TASK PROMPT: Restate all of the entries exactly, dropping any pictures they hold.
########
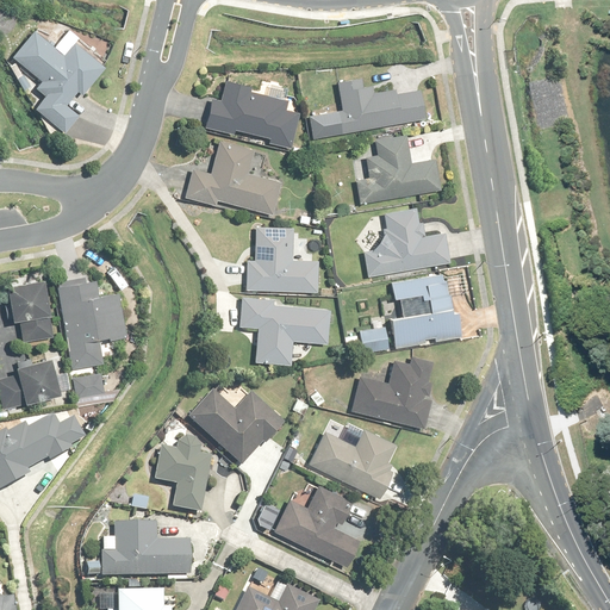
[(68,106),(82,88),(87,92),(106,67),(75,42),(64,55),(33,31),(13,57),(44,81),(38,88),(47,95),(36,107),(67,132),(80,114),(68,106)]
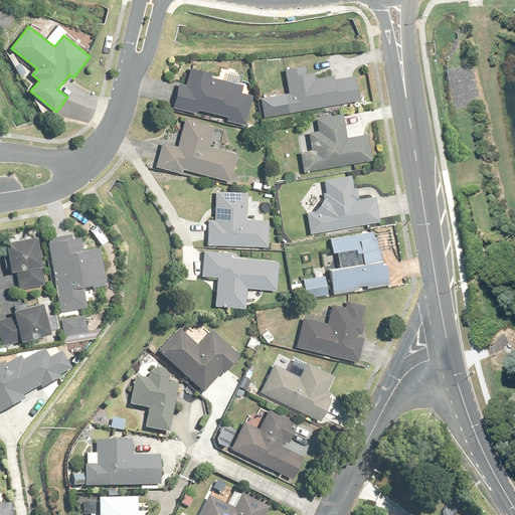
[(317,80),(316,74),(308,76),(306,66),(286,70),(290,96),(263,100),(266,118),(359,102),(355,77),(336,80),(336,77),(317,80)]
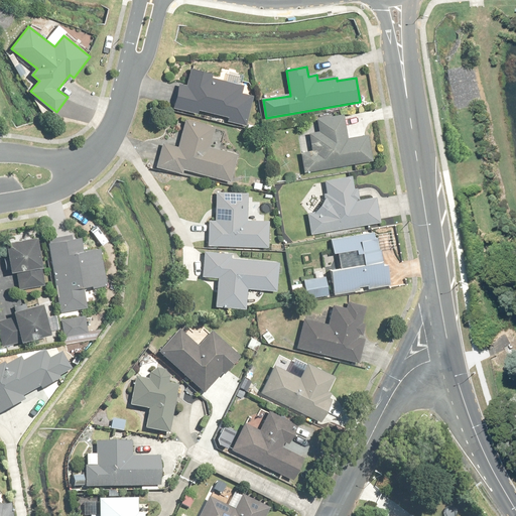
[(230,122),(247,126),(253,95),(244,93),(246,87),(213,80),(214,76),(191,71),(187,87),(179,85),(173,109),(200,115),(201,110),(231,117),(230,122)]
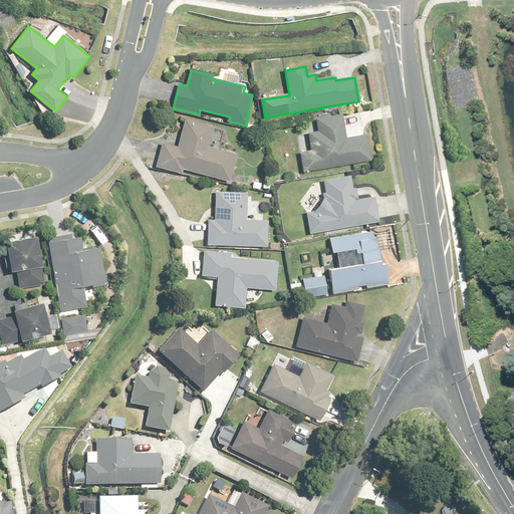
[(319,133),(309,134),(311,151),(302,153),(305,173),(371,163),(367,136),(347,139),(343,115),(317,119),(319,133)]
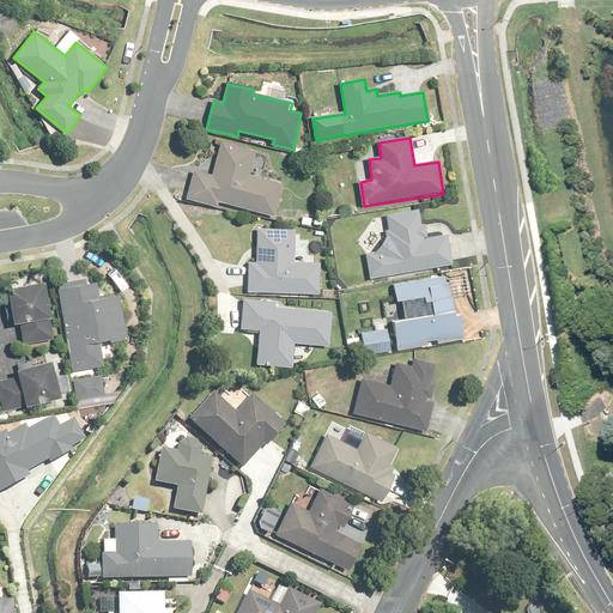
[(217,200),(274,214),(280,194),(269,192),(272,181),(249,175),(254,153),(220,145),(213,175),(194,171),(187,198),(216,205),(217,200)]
########
OUTPUT OF THE TASK:
[(68,106),(82,88),(87,92),(106,67),(75,42),(64,55),(33,31),(13,57),(44,81),(38,88),(47,95),(36,107),(67,132),(80,114),(68,106)]
[(317,80),(316,74),(308,76),(306,66),(286,70),(290,96),(263,100),(266,118),(359,102),(355,77),(336,80),(336,77),(317,80)]
[(230,122),(247,126),(253,95),(244,93),(246,87),(213,80),(214,76),(191,71),(187,87),(179,85),(173,109),(200,115),(201,110),(231,117),(230,122)]
[(319,133),(309,134),(311,151),(302,153),(305,173),(371,163),(367,136),(347,139),(343,115),(317,119),(319,133)]
[(217,200),(274,214),(280,194),(269,192),(272,181),(249,175),(254,153),(220,145),(213,175),(194,171),(187,198),(216,205),(217,200)]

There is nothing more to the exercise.